SUPPLIED MATERIAL –
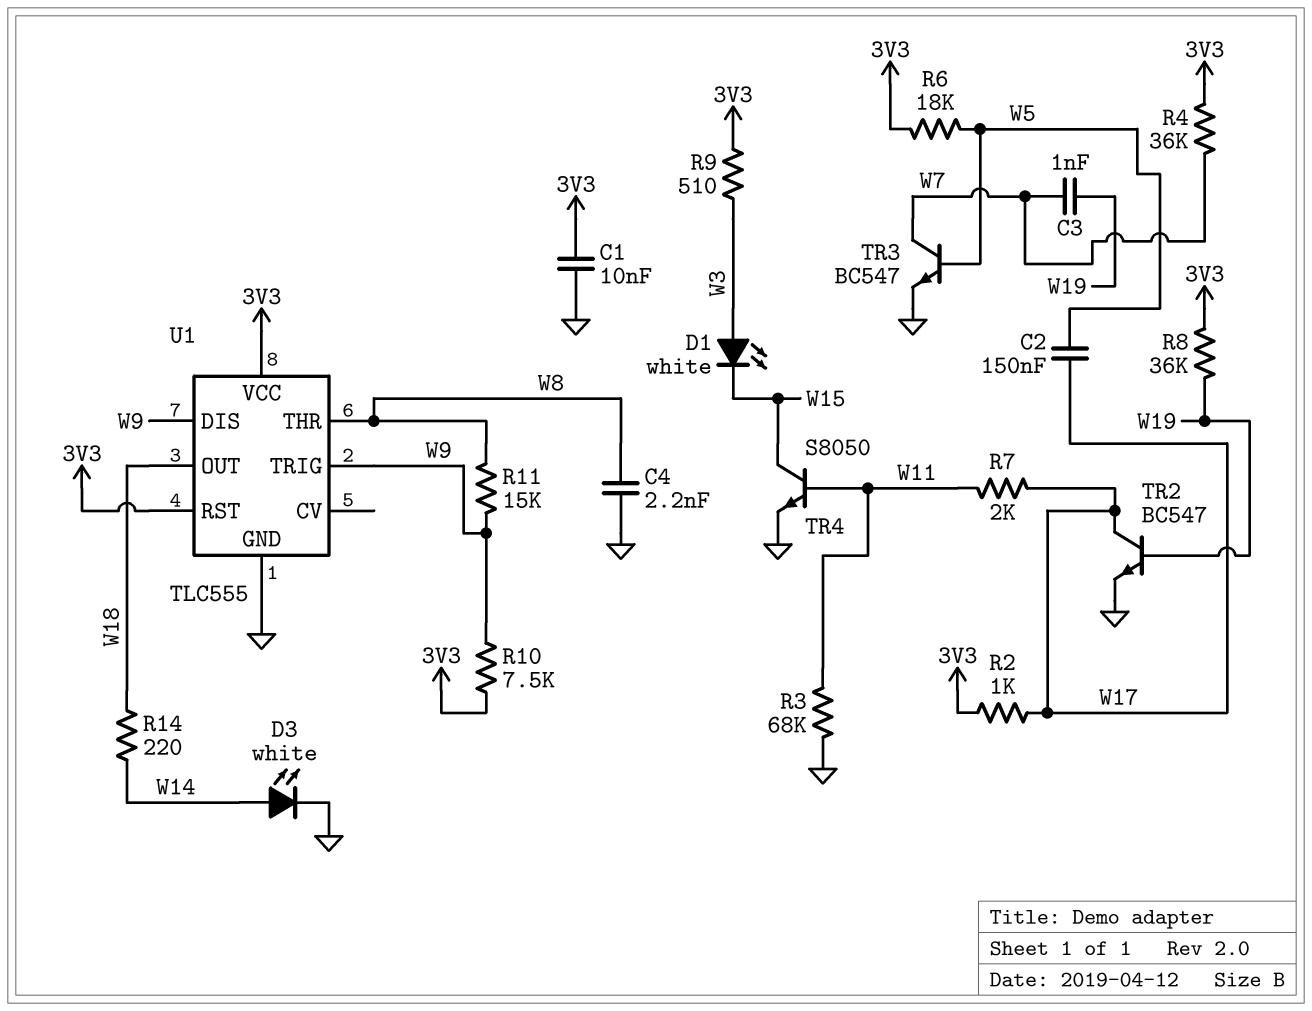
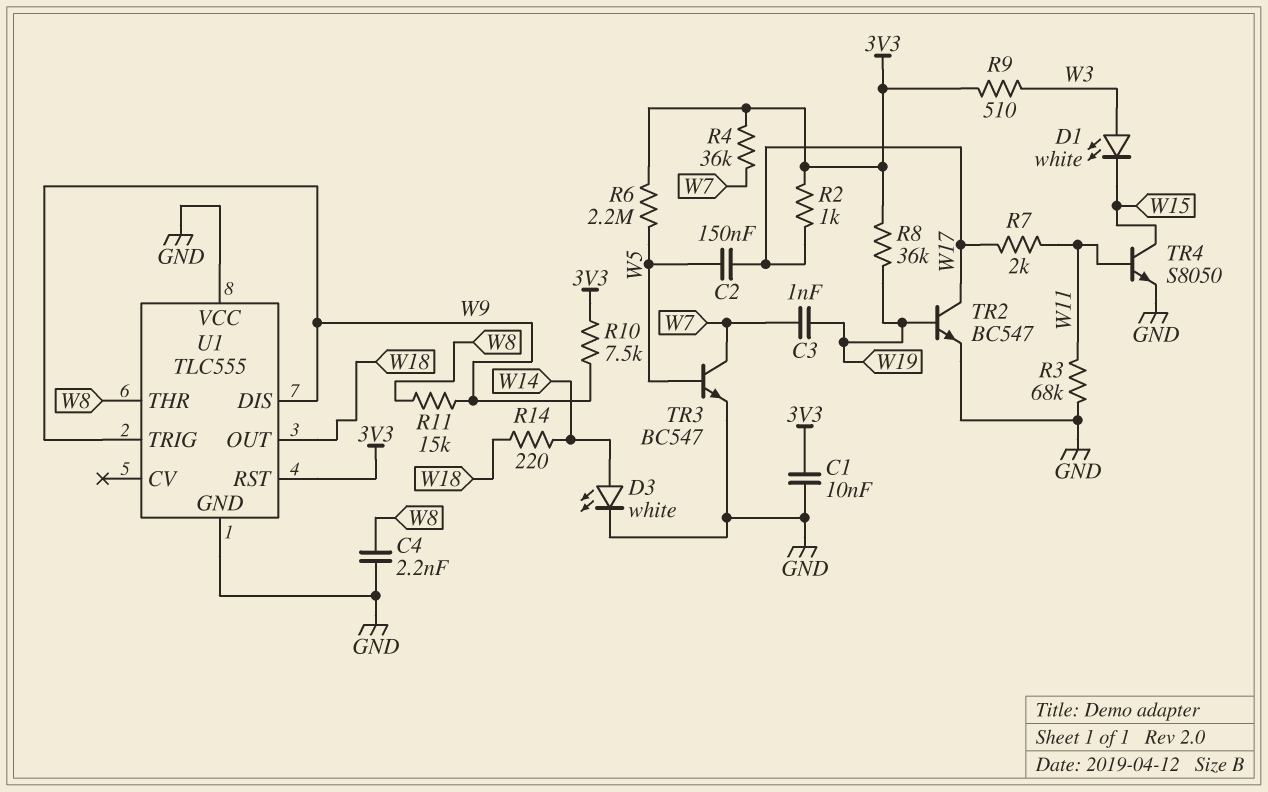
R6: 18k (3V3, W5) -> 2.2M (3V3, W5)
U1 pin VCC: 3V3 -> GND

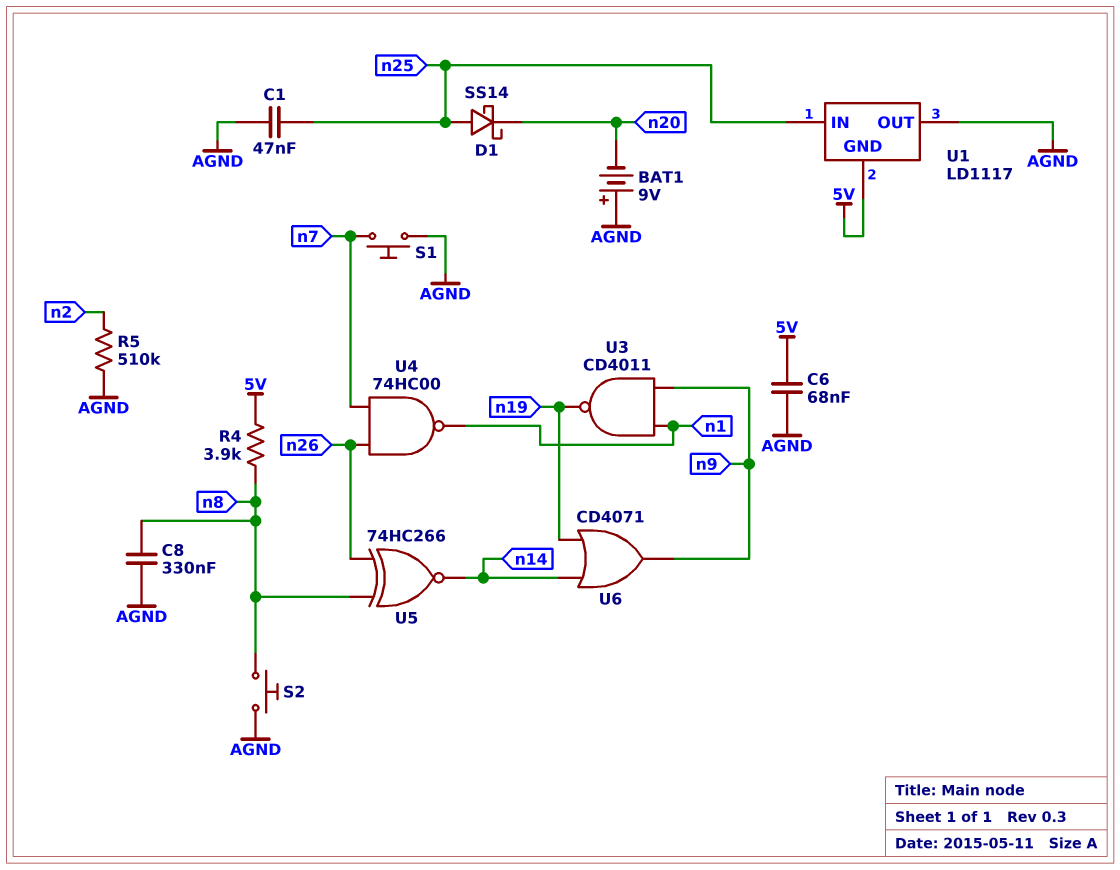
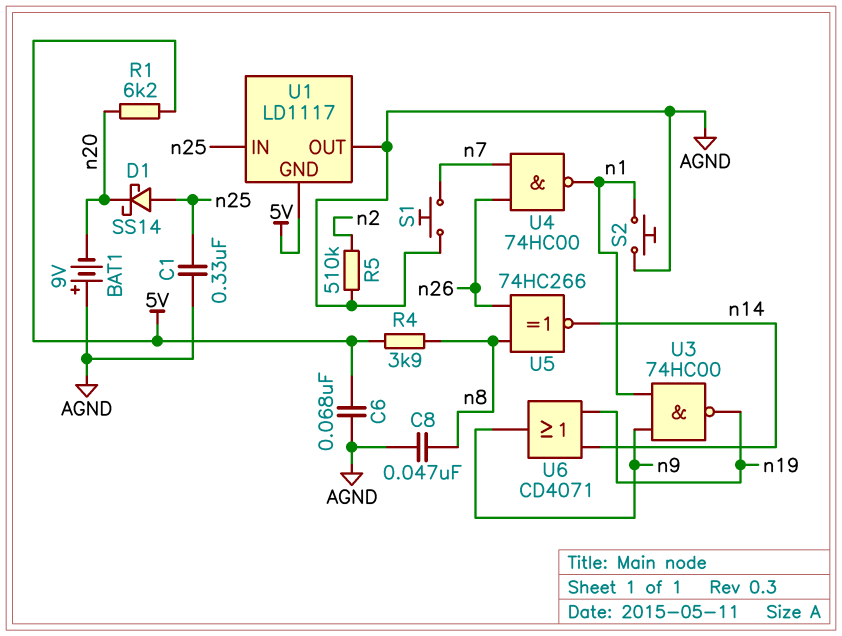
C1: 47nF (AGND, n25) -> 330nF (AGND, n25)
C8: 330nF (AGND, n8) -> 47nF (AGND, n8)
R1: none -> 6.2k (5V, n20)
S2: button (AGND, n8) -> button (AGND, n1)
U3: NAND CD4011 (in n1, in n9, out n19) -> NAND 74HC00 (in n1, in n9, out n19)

EXERCISE INSTRUCTIONS –
Where in the entries does the word "AGND" occur? Copy out each line that has it.

REPLY TO THE TASK –
C1: 47nF (AGND, n25) -> 330nF (AGND, n25)
C8: 330nF (AGND, n8) -> 47nF (AGND, n8)
S2: button (AGND, n8) -> button (AGND, n1)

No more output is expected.